— YOUR TASK —
Which lines in the listing below contain the string "should" with the same capitalization? Pull out each of those lines.

— Collected data entries —
▶

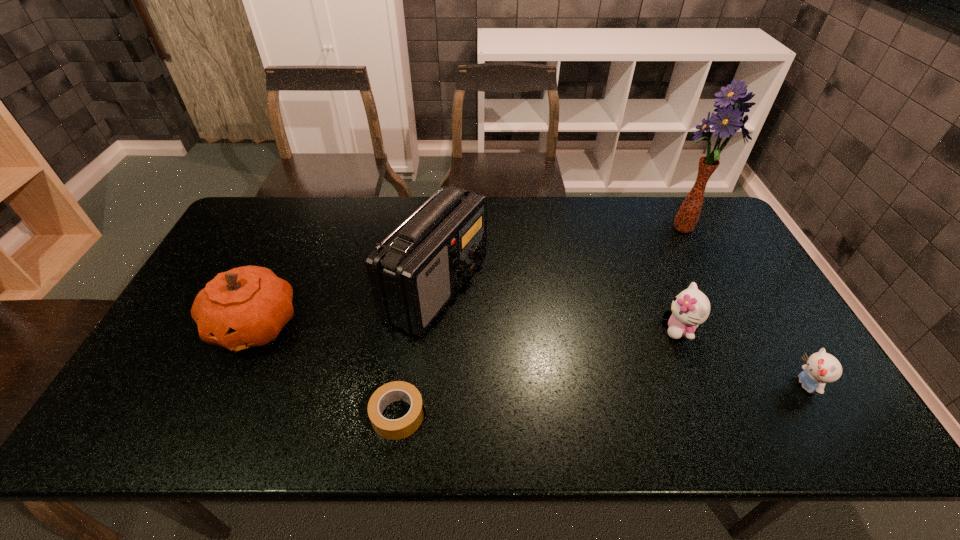
Image resolution: width=960 pixels, height=540 pixels. Identify the location of the tallest object. (729, 119).

Where is `radio receiver`? The width and height of the screenshot is (960, 540). radio receiver is located at coordinates (415, 272).

Find the location of a particular element. The width and height of the screenshot is (960, 540). the fourth shortest object is located at coordinates (248, 306).

At what (x,y) coordinates should I click in order to perform the action: click on pumpkin. Please return your answer as a coordinate pair (x, y). This screenshot has width=960, height=540. Looking at the image, I should click on (248, 306).

The image size is (960, 540). I want to click on the fourth tallest object, so tap(690, 308).

Where is `the farther kitten`? The width and height of the screenshot is (960, 540). the farther kitten is located at coordinates (690, 308).

Find the location of a particular element. This screenshot has height=540, width=960. the nearer kitten is located at coordinates point(821,368).

Identify the location of the fifth tallest object. This screenshot has height=540, width=960. (821, 368).

The image size is (960, 540). I want to click on the shortest object, so click(397, 429).

At what (x,y) coordinates should I click in order to perform the action: click on vacant position located 0.310m on the left of the tallest object. Please return your answer as a coordinate pair (x, y). The height and width of the screenshot is (540, 960). Looking at the image, I should click on (562, 229).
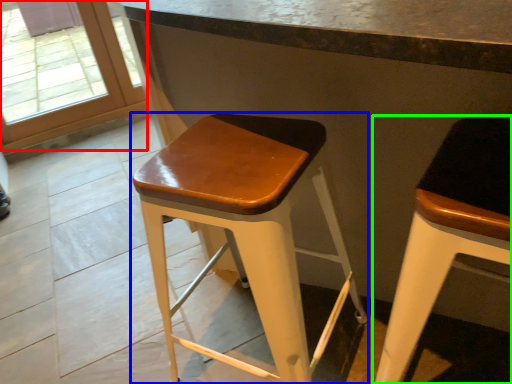
Question: Estimate the real-world distances between objects in this image. Which object is closer to glass door (highlighted by a red box), stool (highlighted by a blue box) or stool (highlighted by a green box)?

Choices:
 (A) stool
 (B) stool

Answer: (A)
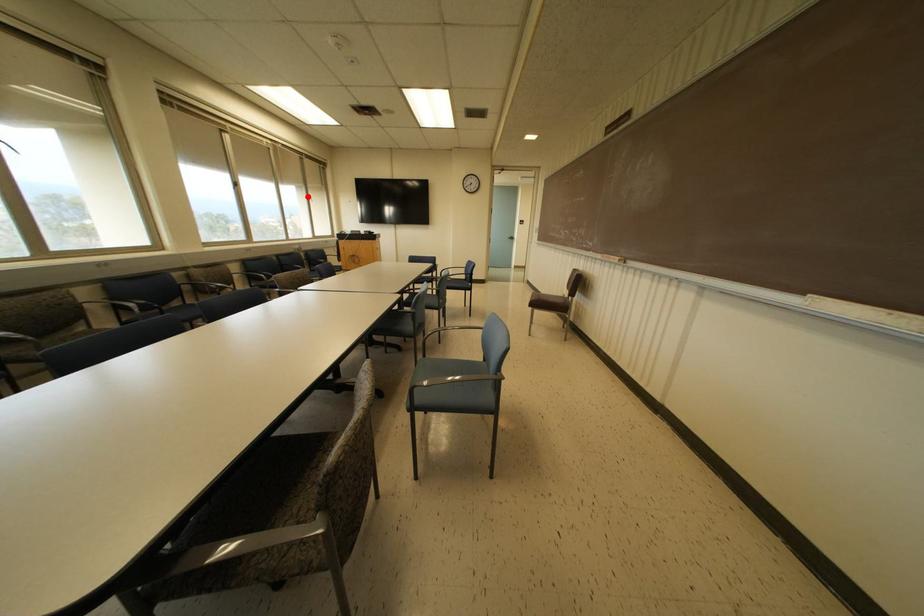
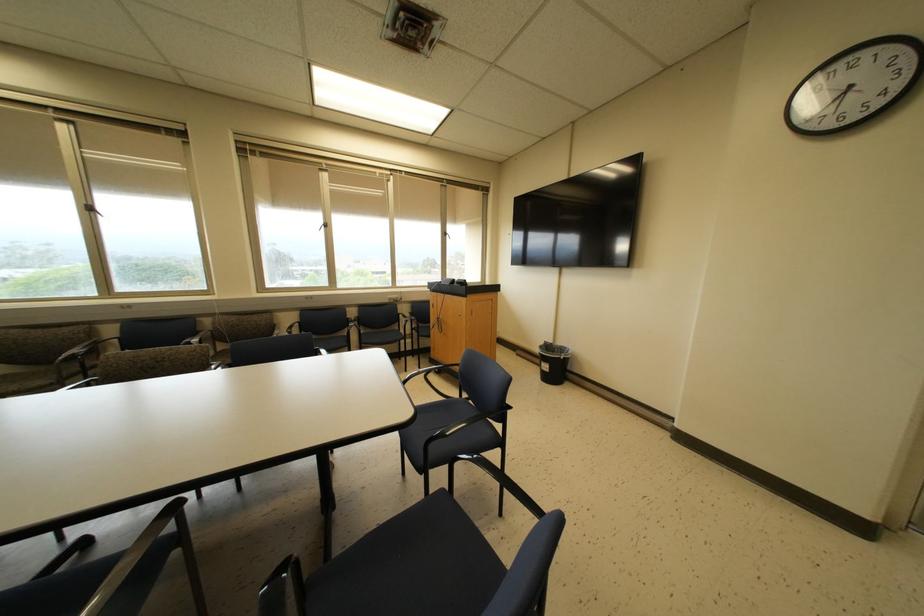
Find the pixel in the second image that matches the highlighted location in the first image.

(444, 233)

◀

— RESPONSE TO THIS TASK —
At what (x,y) coordinates should I click in order to perform the action: click on pumpkin. Please return your answer as a coordinate pair (x, y). This screenshot has width=960, height=540. Looking at the image, I should click on (248, 306).
At what (x,y) coordinates should I click in order to perform the action: click on vacant position located 0.310m on the left of the tallest object. Please return your answer as a coordinate pair (x, y). The height and width of the screenshot is (540, 960). Looking at the image, I should click on (562, 229).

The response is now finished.